Exercise brief: Write out the stretch of lines below that begins at the line with "camera: 80 degrees right, 10 degrees up" and ends at the line with "fish (262 282)", including both, exactly as given and nothing more.

[Records Boundary: Start]

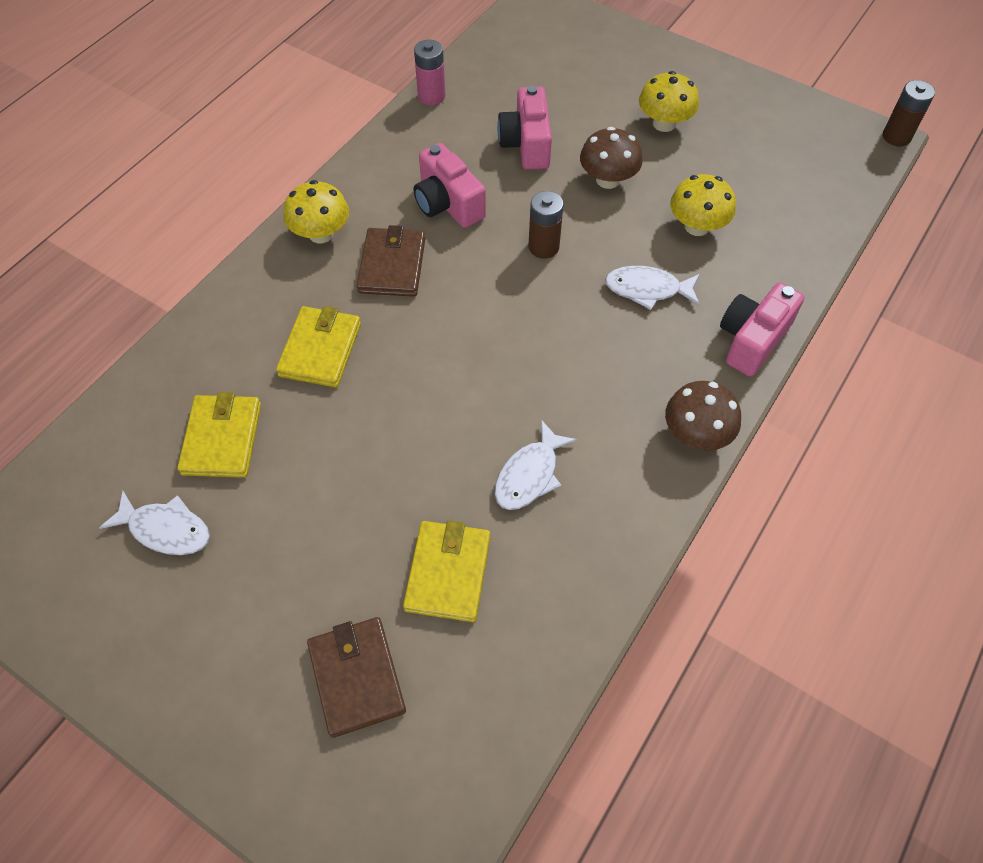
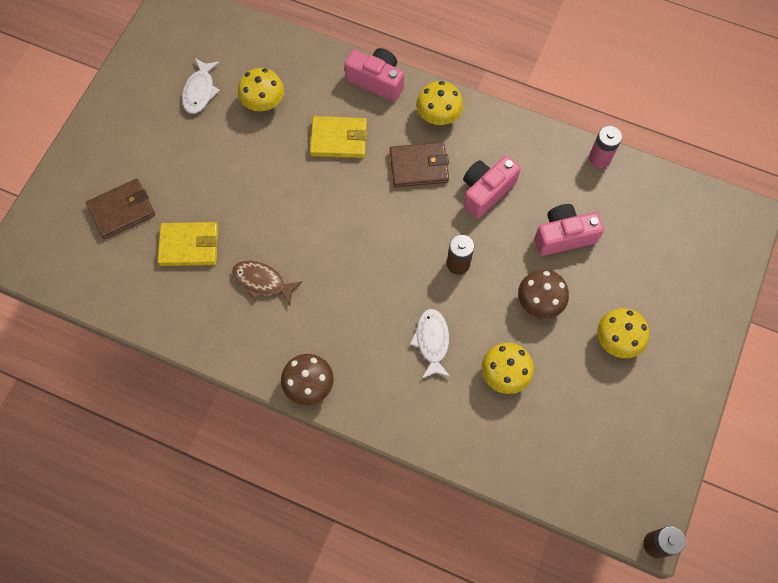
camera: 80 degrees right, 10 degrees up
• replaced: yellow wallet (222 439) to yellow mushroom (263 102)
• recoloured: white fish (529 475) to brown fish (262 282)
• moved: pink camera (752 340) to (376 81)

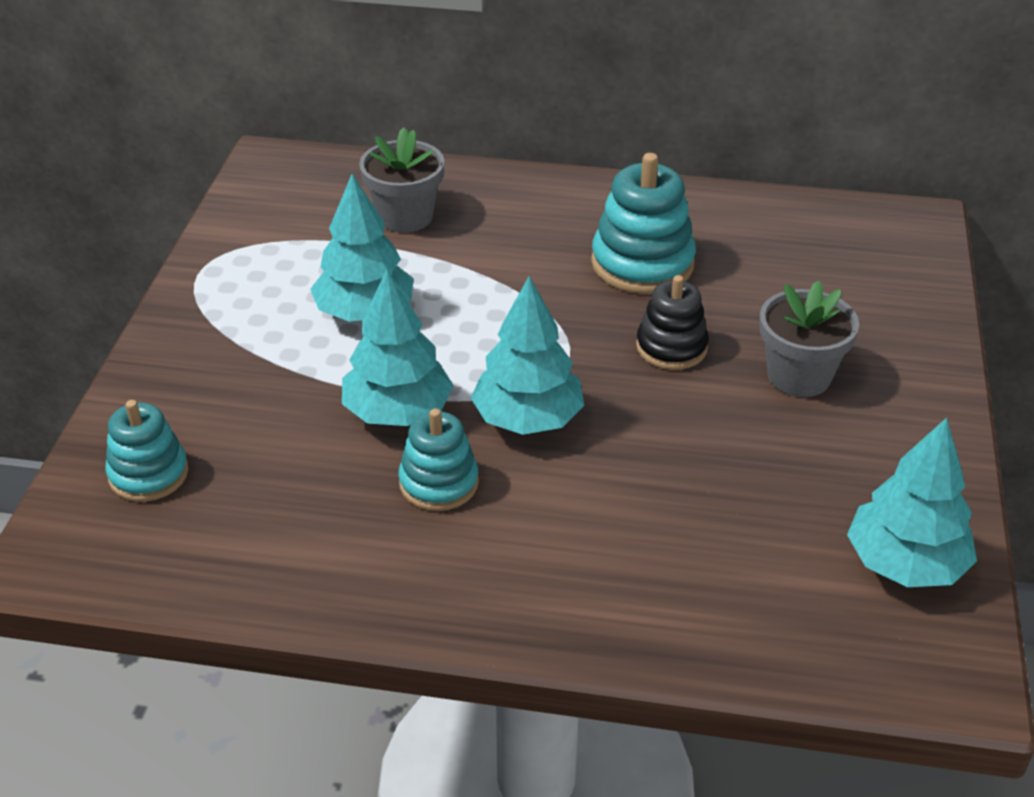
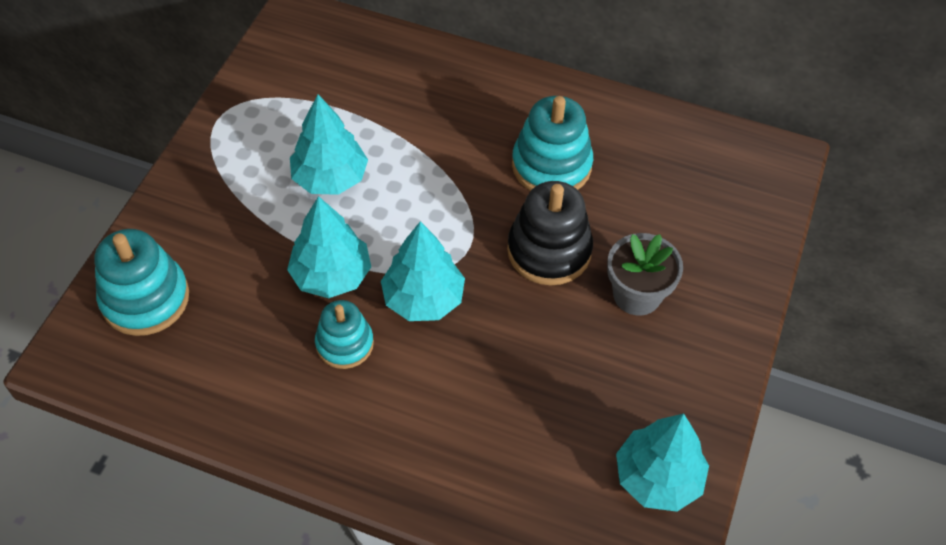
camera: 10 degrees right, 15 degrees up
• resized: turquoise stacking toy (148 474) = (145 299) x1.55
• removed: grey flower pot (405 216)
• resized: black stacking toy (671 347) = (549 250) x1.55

[Records Boundary: End]
[Records Boundary: Start]

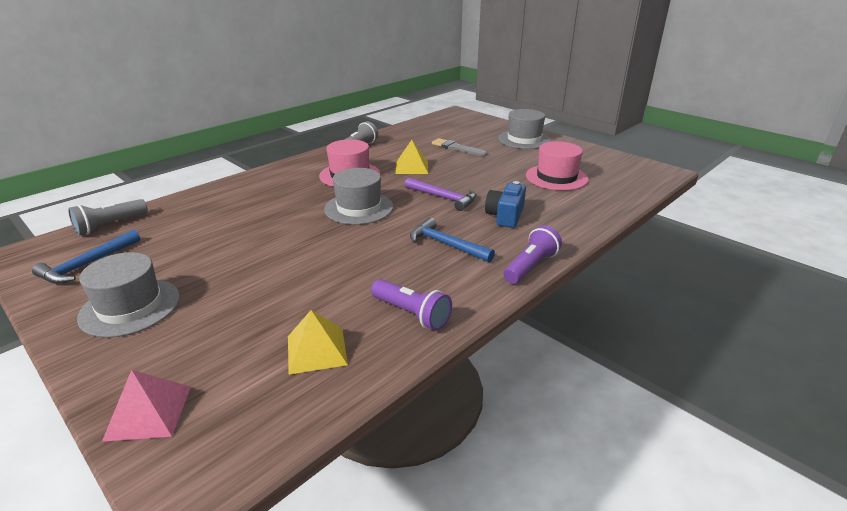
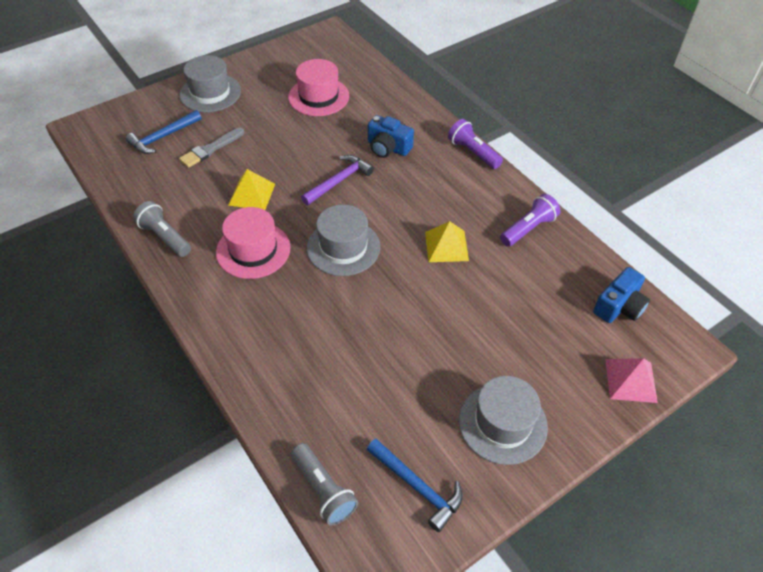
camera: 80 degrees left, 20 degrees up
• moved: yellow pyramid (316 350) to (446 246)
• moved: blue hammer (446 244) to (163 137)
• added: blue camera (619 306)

[Records Boundary: End]
[Records Boundary: Start]

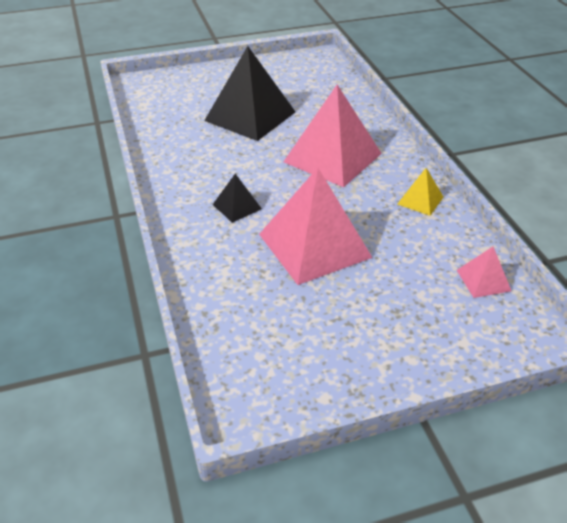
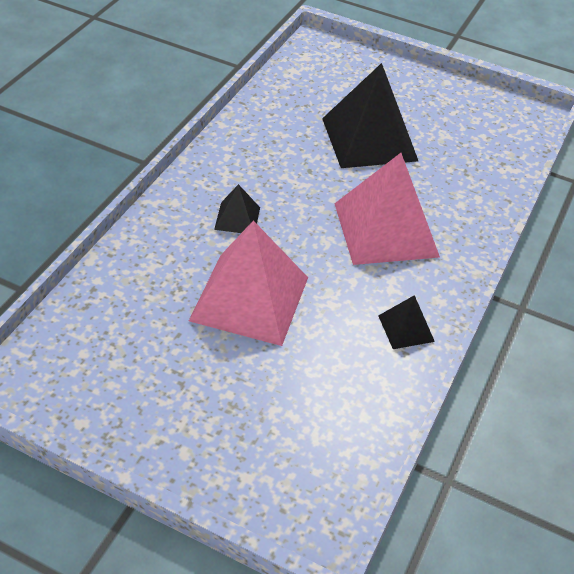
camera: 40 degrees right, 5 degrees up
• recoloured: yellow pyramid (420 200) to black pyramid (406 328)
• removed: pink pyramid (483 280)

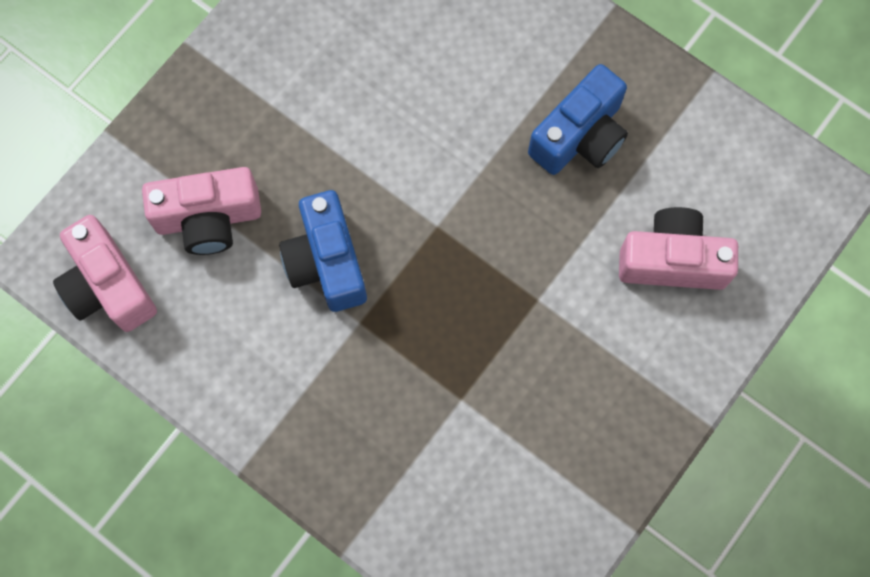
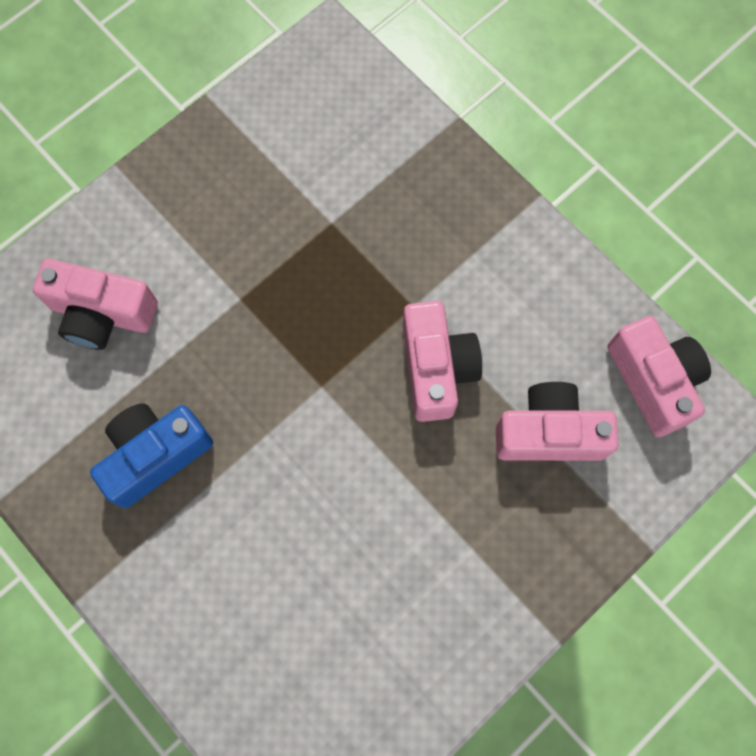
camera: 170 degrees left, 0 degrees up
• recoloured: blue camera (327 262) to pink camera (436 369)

[Records Boundary: End]

Task response:
camera: 80 degrees right, 10 degrees up
• replaced: yellow wallet (222 439) to yellow mushroom (263 102)
• recoloured: white fish (529 475) to brown fish (262 282)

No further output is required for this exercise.